(WHAT IS BEING ASKED) Copy every line of the records below word for word, and leave out the pictures.

(DATA RECORDS)
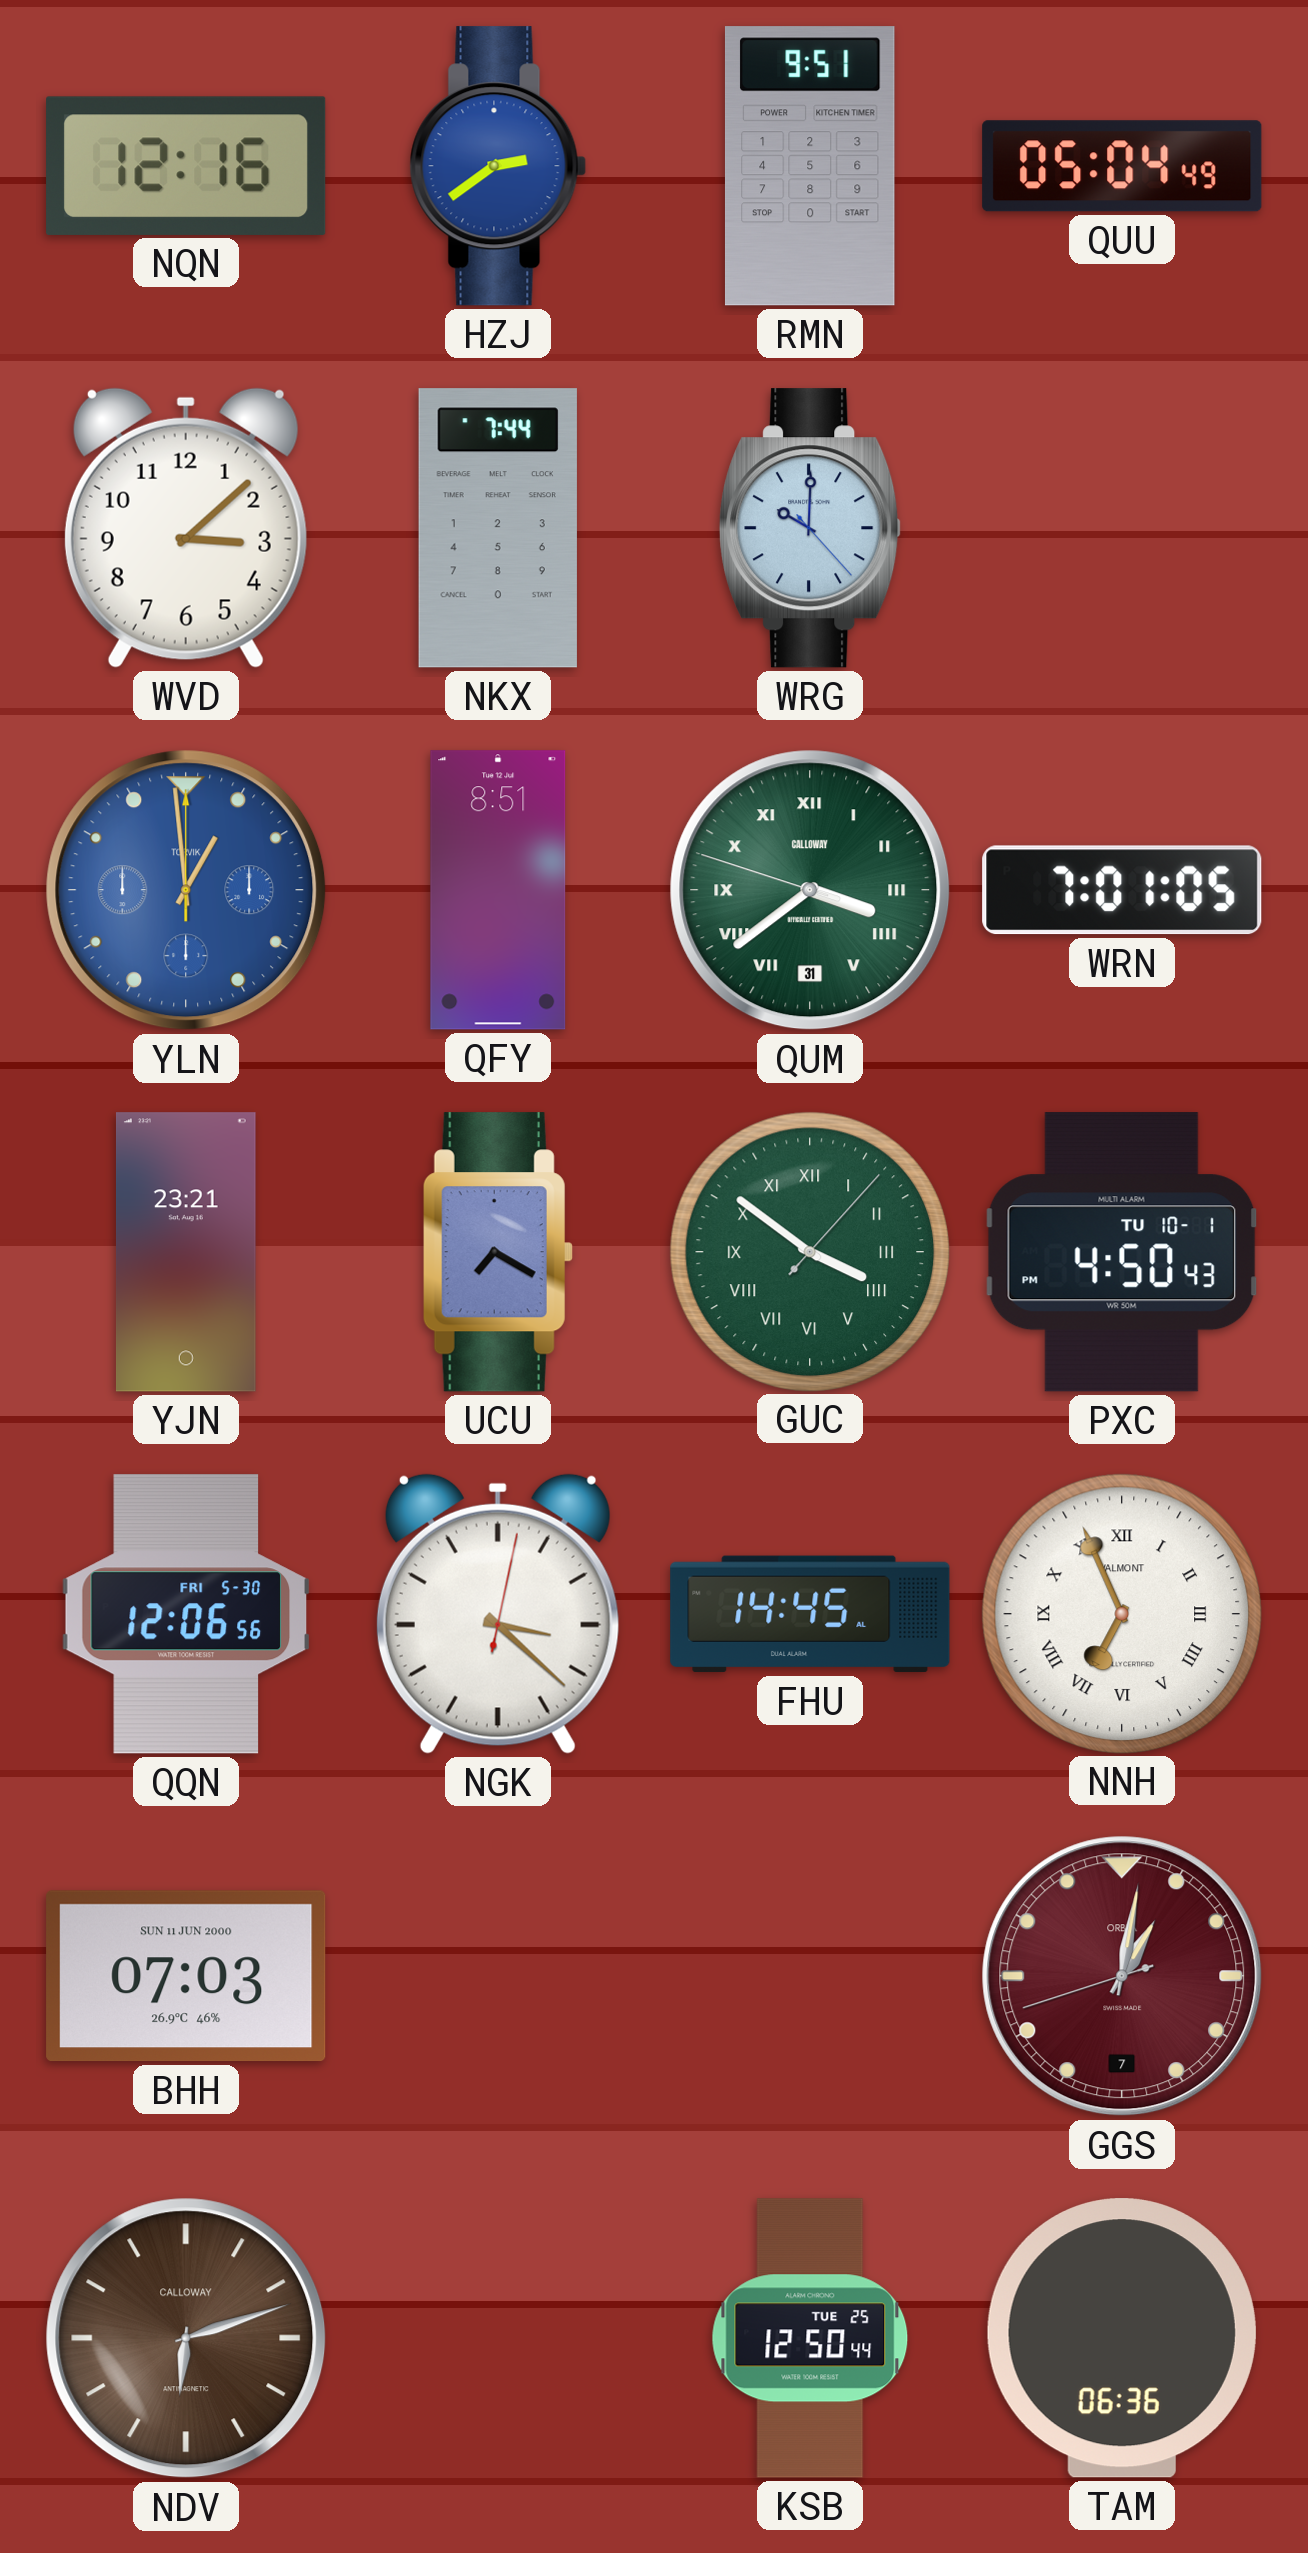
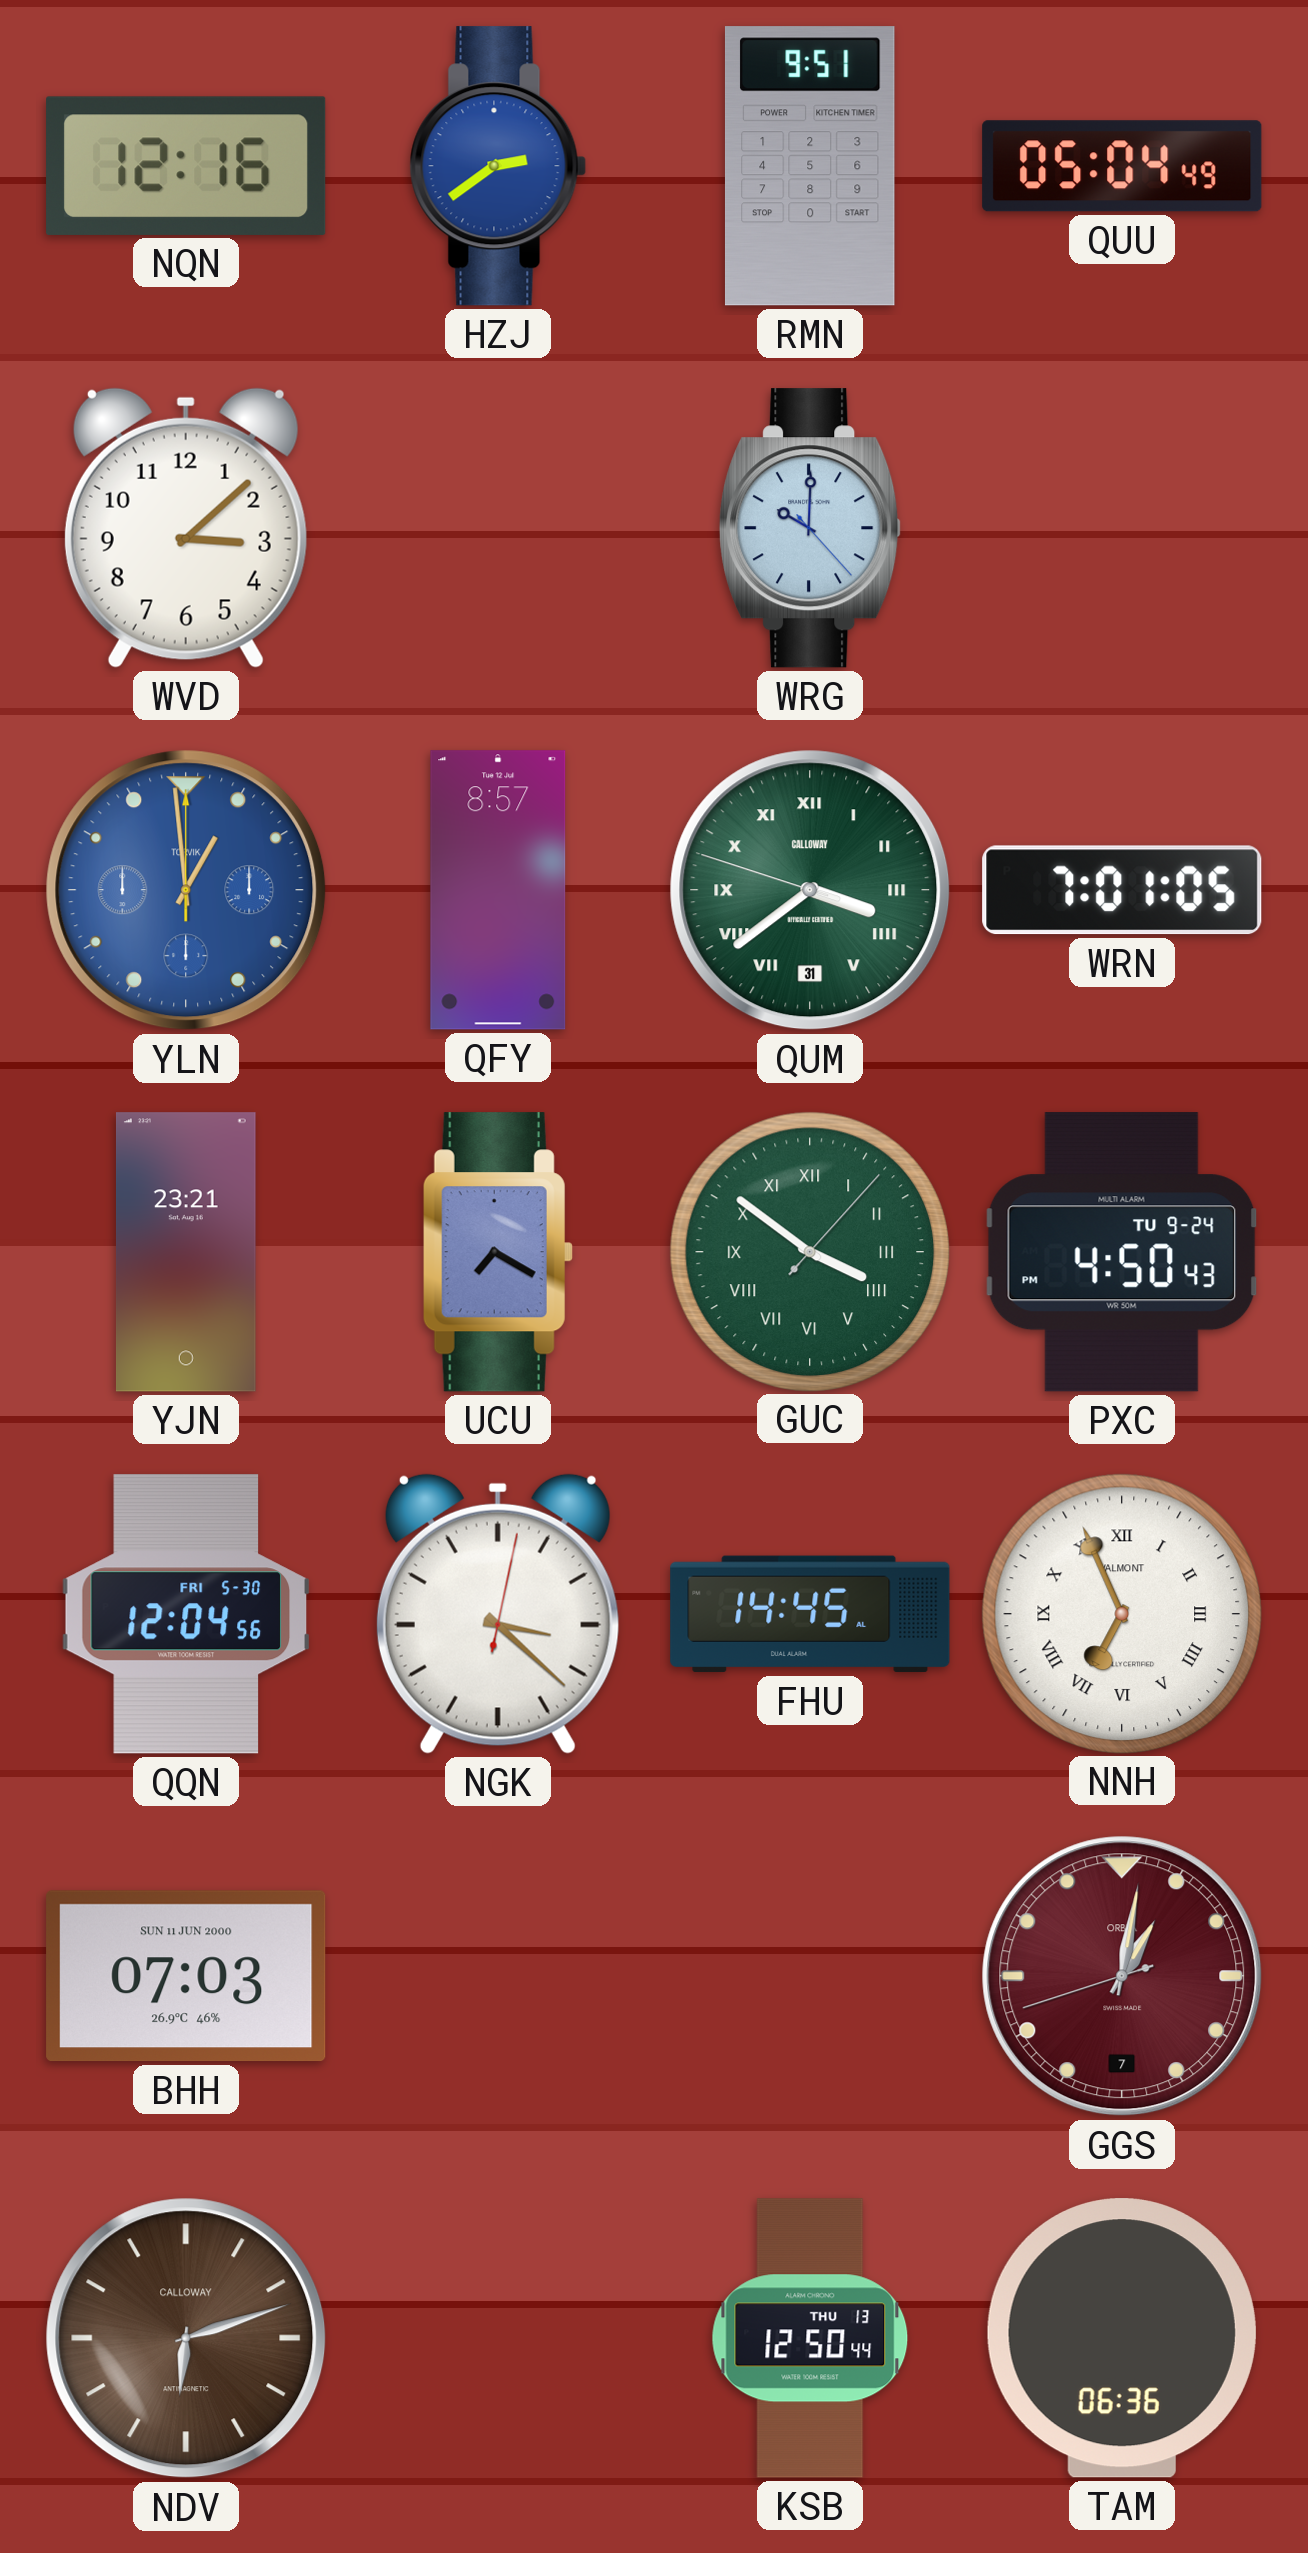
NKX: 7:44 -> none
QFY: 8:51 -> 8:57
PXC date: TU 10-1 -> TU 9-24
QQN: 12:06 -> 12:04
KSB date: TUE 25 -> THU 13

(WORKED SOLUTION)
NKX: 7:44 -> none
QFY: 8:51 -> 8:57
PXC date: TU 10-1 -> TU 9-24
QQN: 12:06 -> 12:04
KSB date: TUE 25 -> THU 13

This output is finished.